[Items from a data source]

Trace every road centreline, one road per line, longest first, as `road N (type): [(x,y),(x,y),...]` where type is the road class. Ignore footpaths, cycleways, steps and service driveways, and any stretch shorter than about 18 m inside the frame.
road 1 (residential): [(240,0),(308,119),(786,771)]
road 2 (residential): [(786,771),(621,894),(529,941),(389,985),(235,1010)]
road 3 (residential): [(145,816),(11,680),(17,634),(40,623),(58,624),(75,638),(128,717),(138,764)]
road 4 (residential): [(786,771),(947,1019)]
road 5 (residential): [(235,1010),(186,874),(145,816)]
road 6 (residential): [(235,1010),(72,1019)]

DIRECTIONS: An exact copy of all the entries above is what is needed.

EXERCISE SOLUTION:
Trace every road centreline, one road per line, longest first, as `road N (type): [(x,y),(x,y),...]` where type is the road class. Ignore footpaths, cycleways, steps and service driveways, and any stretch shorter than about 18 m inside the frame.
road 1 (residential): [(240,0),(308,119),(786,771)]
road 2 (residential): [(786,771),(621,894),(529,941),(389,985),(235,1010)]
road 3 (residential): [(145,816),(11,680),(17,634),(40,623),(58,624),(75,638),(128,717),(138,764)]
road 4 (residential): [(786,771),(947,1019)]
road 5 (residential): [(235,1010),(186,874),(145,816)]
road 6 (residential): [(235,1010),(72,1019)]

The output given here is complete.